Problem
Each line of the data below should be restated exactly, with images left out.

Object correspondence data:
= = = = =
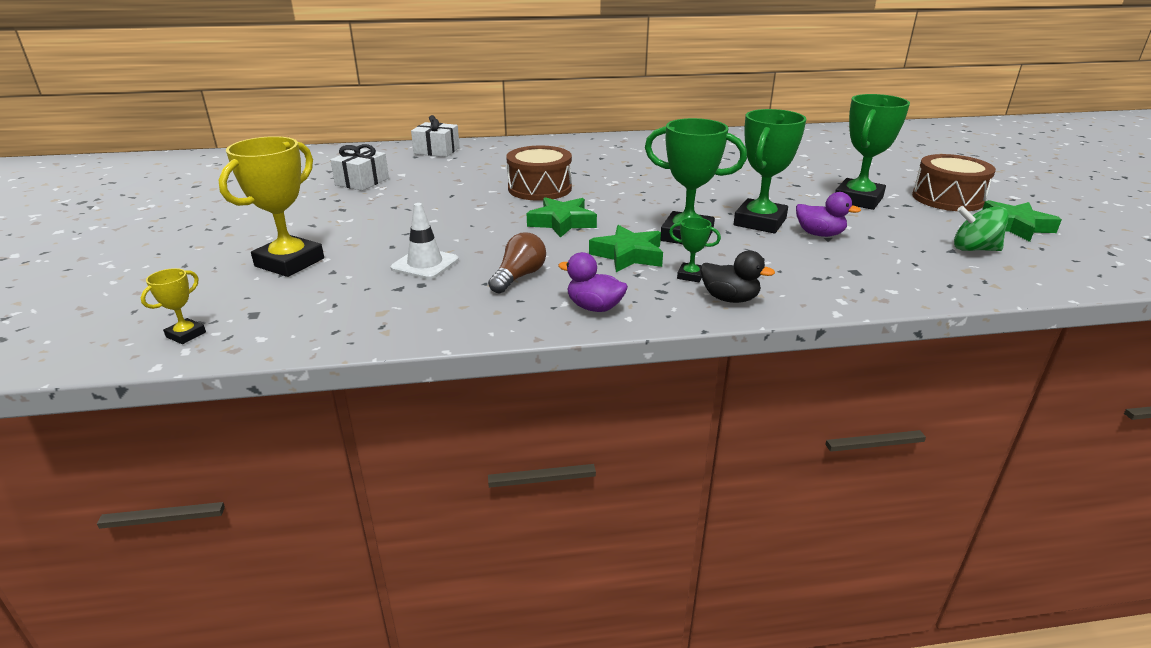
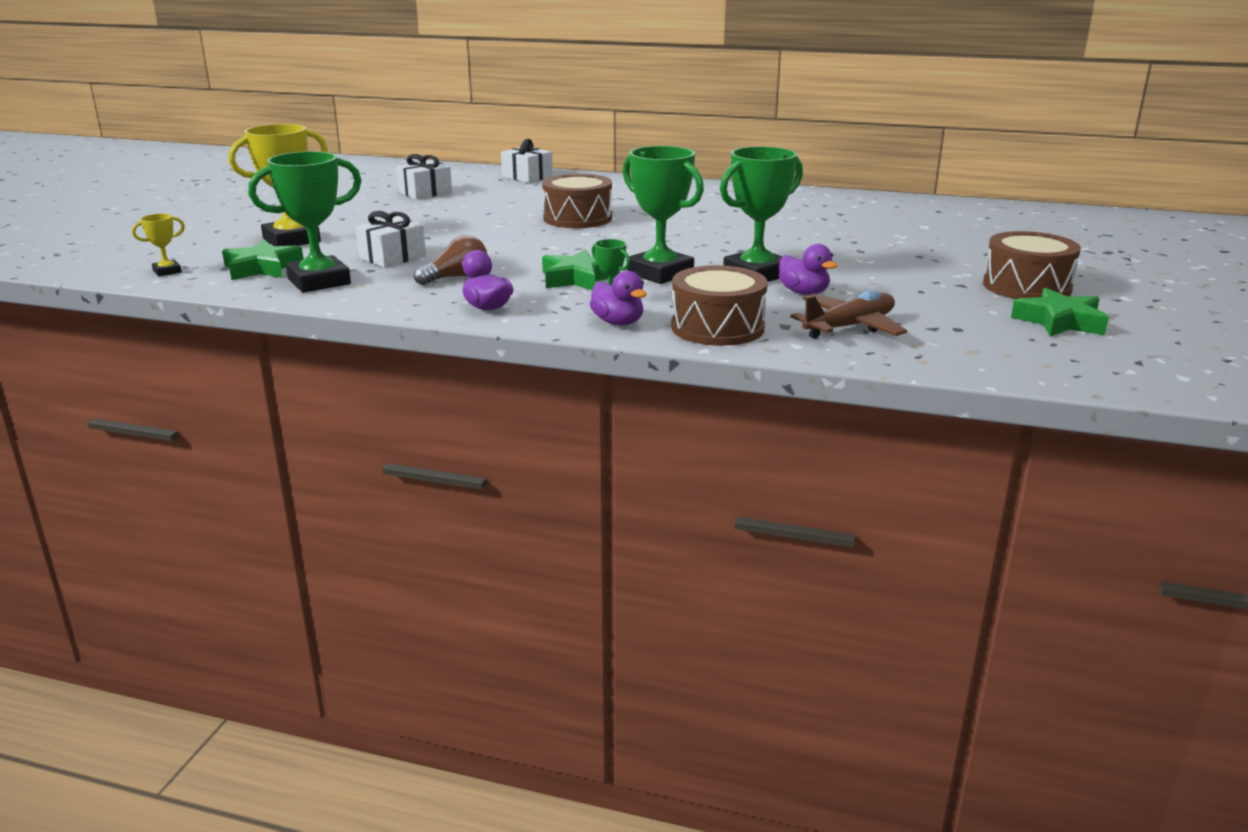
camera: 25 degrees right, 5 degrees down
(425, 264) = (392, 257): white traffic cone -> white gift
(562, 222) = (556, 246): green star -> green star (262, 268)
(729, 299) = (618, 323): black duck -> purple duck
(812, 285) = (717, 327): none -> brown drum
(858, 200) = (908, 272): green trophy -> green trophy (319, 281)
(900, 262) = (849, 327): none -> brown plane
(974, 249) = (962, 331): green spinning top -> none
= = = = =
Your response
camera: 25 degrees right, 5 degrees down
(425, 264) = (392, 257): white traffic cone -> white gift
(562, 222) = (556, 246): green star -> green star (262, 268)
(729, 299) = (618, 323): black duck -> purple duck
(812, 285) = (717, 327): none -> brown drum
(858, 200) = (908, 272): green trophy -> green trophy (319, 281)
(900, 262) = (849, 327): none -> brown plane
(974, 249) = (962, 331): green spinning top -> none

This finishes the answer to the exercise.